About this exercise :: Your task is to copy the listing exactly. Drop any pictures from the copy.

Study material ::
┄┄┄┄┄┄┄┄┄┄
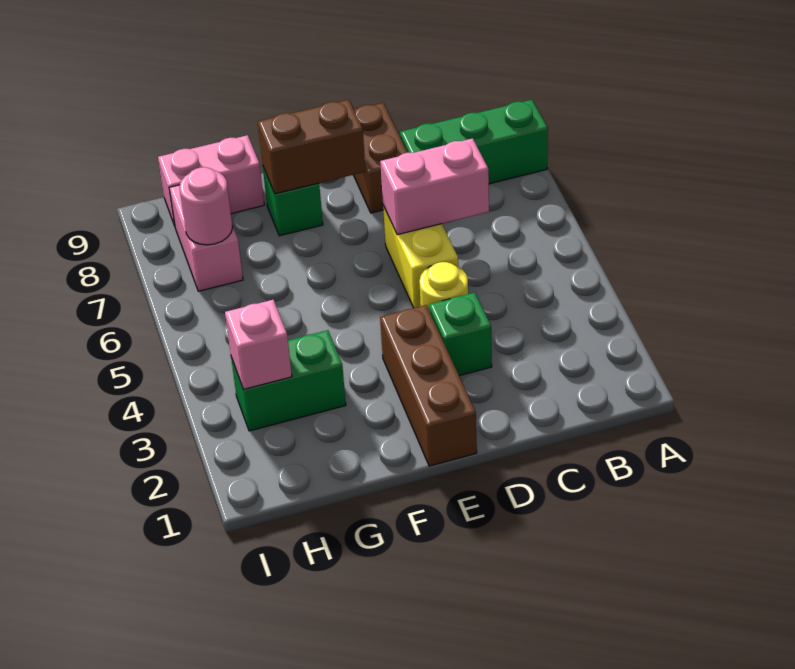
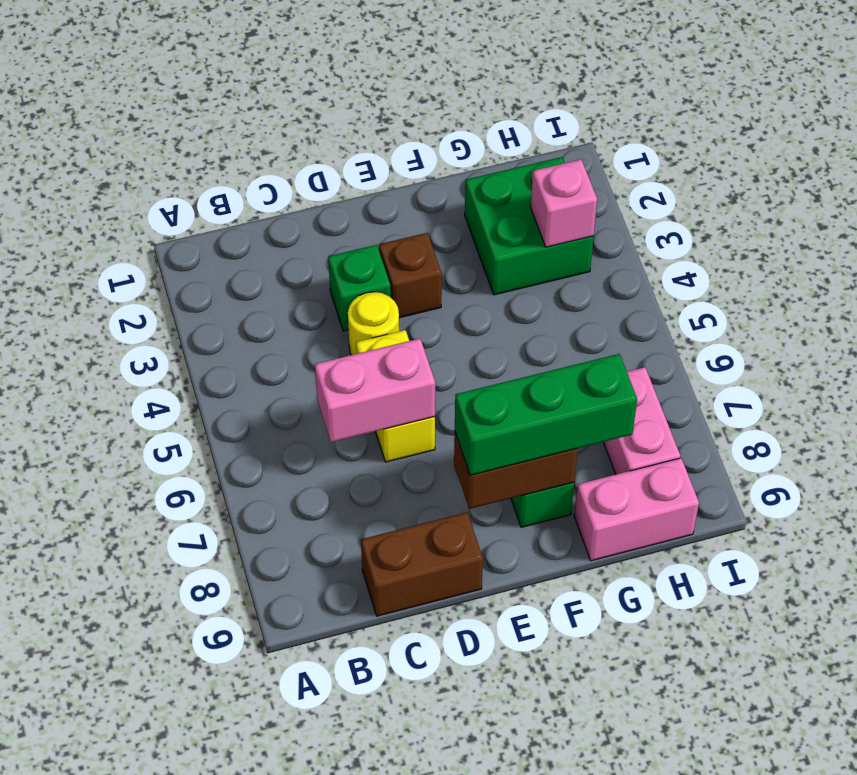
green brick A8:C8 level 1 -> green brick E8:G8 level 3
brown brick D8:D9 level 1 -> brown brick C9:D9 level 1
brown brick E1:E3 level 1 -> brown brick E3 level 1
green brick G3:H3 level 1 -> green brick G2:H3 level 1
pink round brick H7 level 2 -> none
┄┄┄┄┄┄┄┄┄┄
Task solution ::
green brick A8:C8 level 1 -> green brick E8:G8 level 3
brown brick D8:D9 level 1 -> brown brick C9:D9 level 1
brown brick E1:E3 level 1 -> brown brick E3 level 1
green brick G3:H3 level 1 -> green brick G2:H3 level 1
pink round brick H7 level 2 -> none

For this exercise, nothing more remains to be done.